Supplied records:
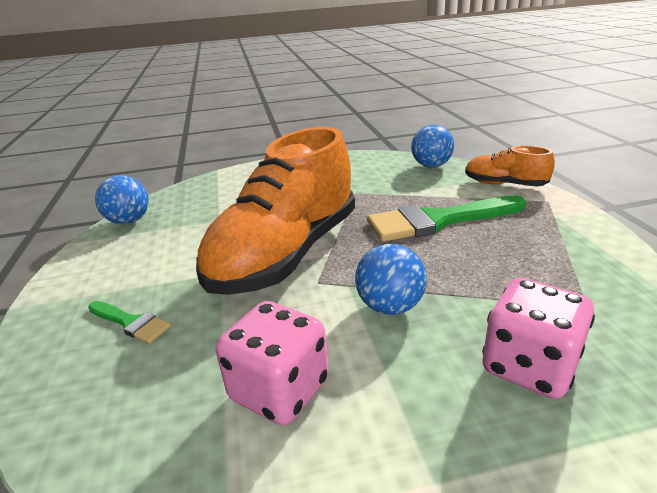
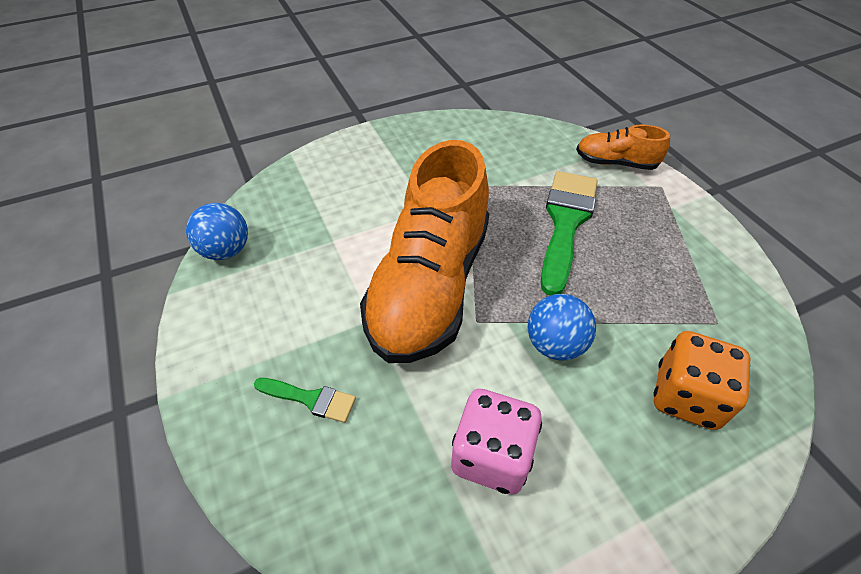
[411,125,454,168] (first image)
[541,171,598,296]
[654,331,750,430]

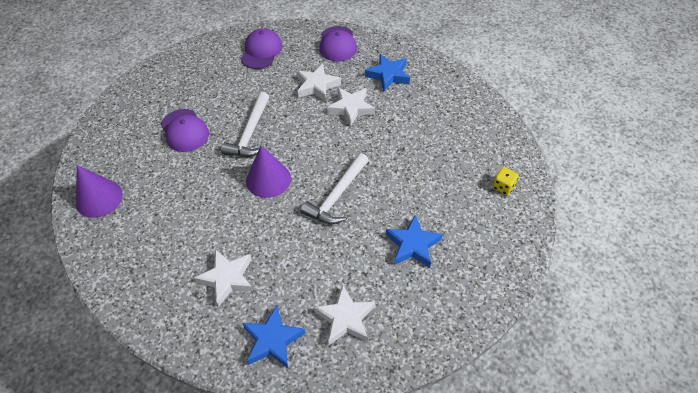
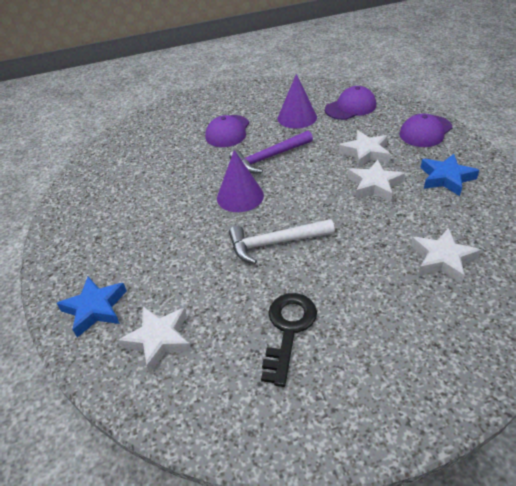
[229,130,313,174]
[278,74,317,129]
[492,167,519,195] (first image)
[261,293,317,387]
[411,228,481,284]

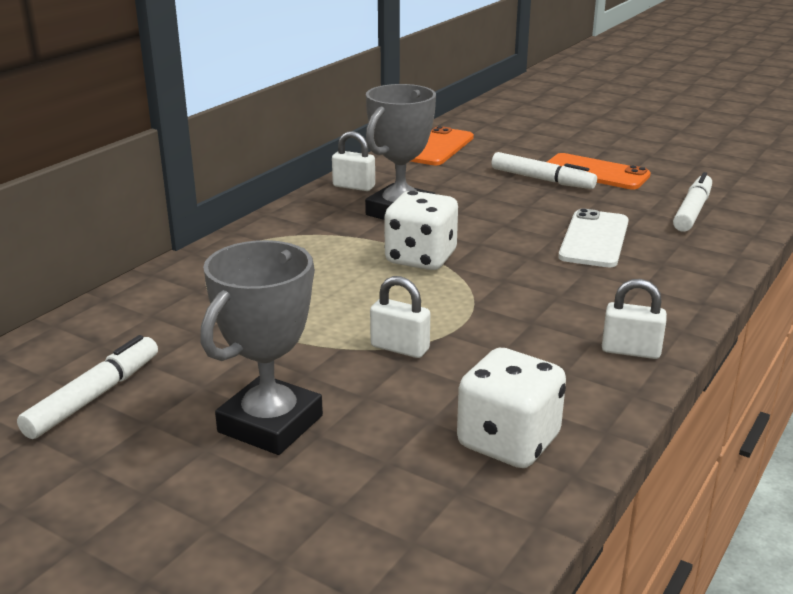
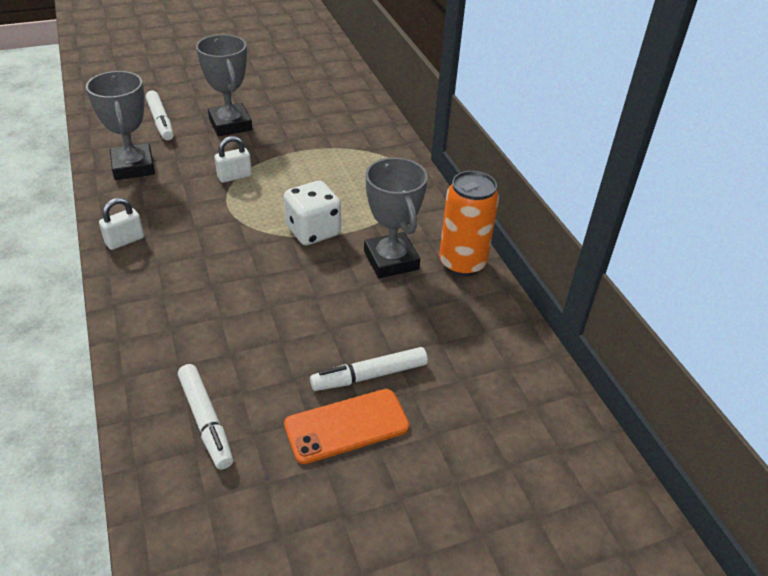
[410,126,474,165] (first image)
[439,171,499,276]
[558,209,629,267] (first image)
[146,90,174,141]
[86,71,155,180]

Assigned task: Starting with the line that contains "[278,74,317,129]", repeat each line exactly through the last line of the data above, and nothing more; the pictures stay out.

Task result:
[278,74,317,129]
[492,167,519,195] (first image)
[261,293,317,387]
[411,228,481,284]

[410,126,474,165] (first image)
[439,171,499,276]
[558,209,629,267] (first image)
[146,90,174,141]
[86,71,155,180]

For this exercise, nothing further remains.